Rewrite the records with "center" replaced by "middle" and nothing else changed. Leave the pictures out of your answer.

— START EXTRACTED RECORDS —

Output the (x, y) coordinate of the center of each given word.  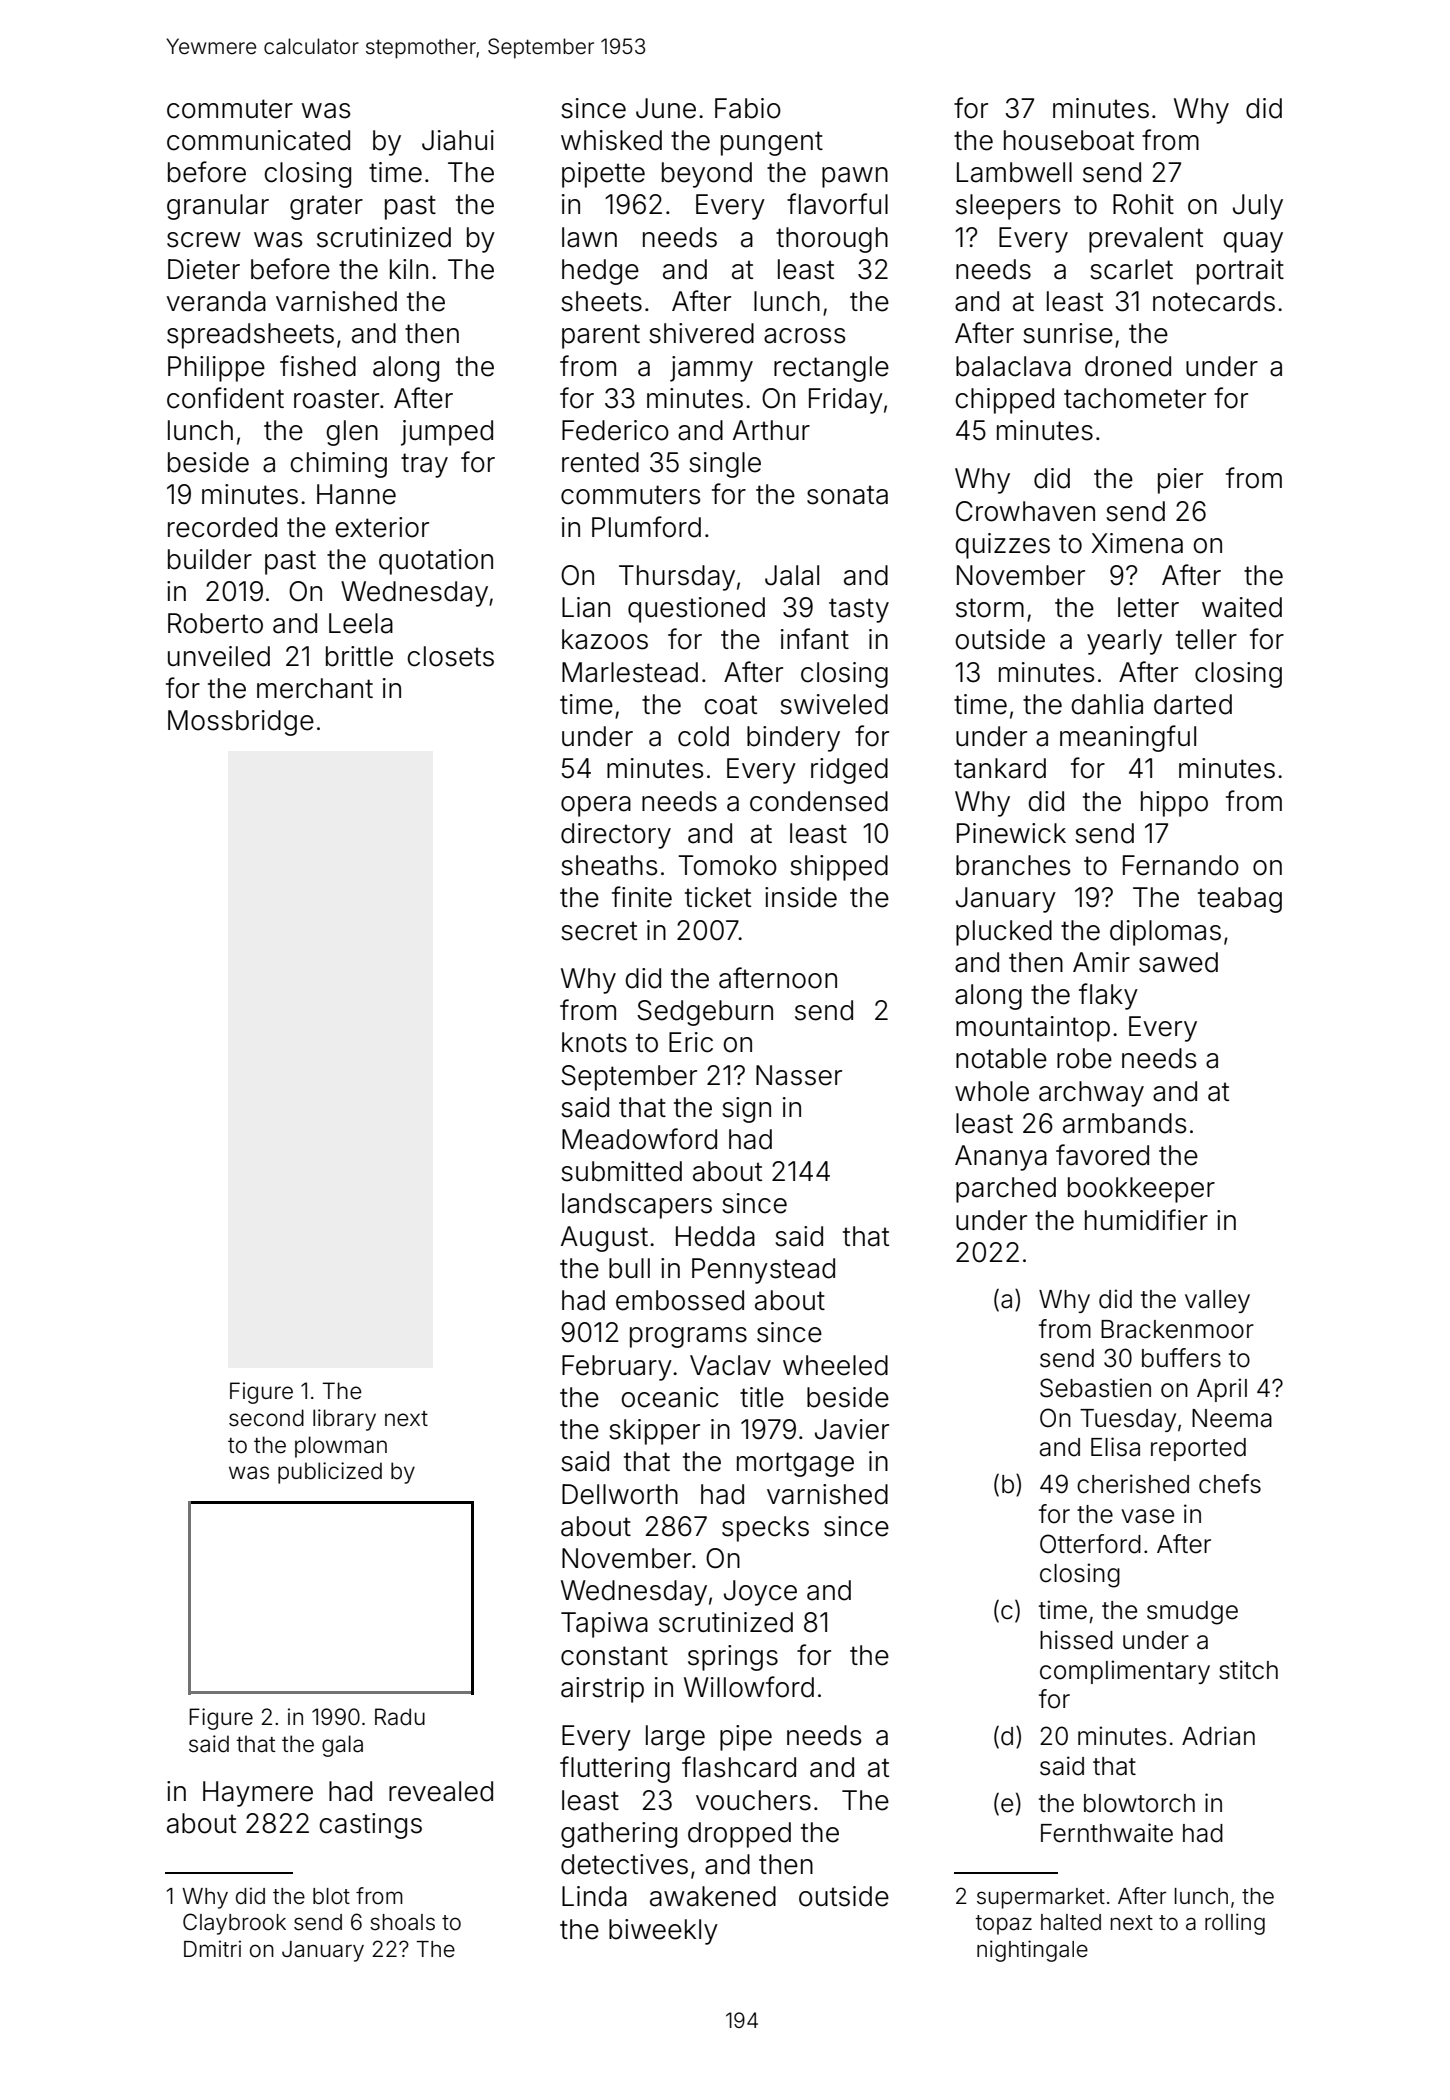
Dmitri (212, 1948)
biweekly (663, 1932)
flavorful (837, 204)
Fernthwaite (1107, 1833)
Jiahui (458, 140)
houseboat (1069, 140)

— END EXTRACTED RECORDS —

- [OUTPUT BELOW]
Output the (x, y) coordinate of the middle of each given word.  
Dmitri (212, 1948)
biweekly (663, 1932)
flavorful (837, 204)
Fernthwaite (1107, 1833)
Jiahui (458, 140)
houseboat (1069, 140)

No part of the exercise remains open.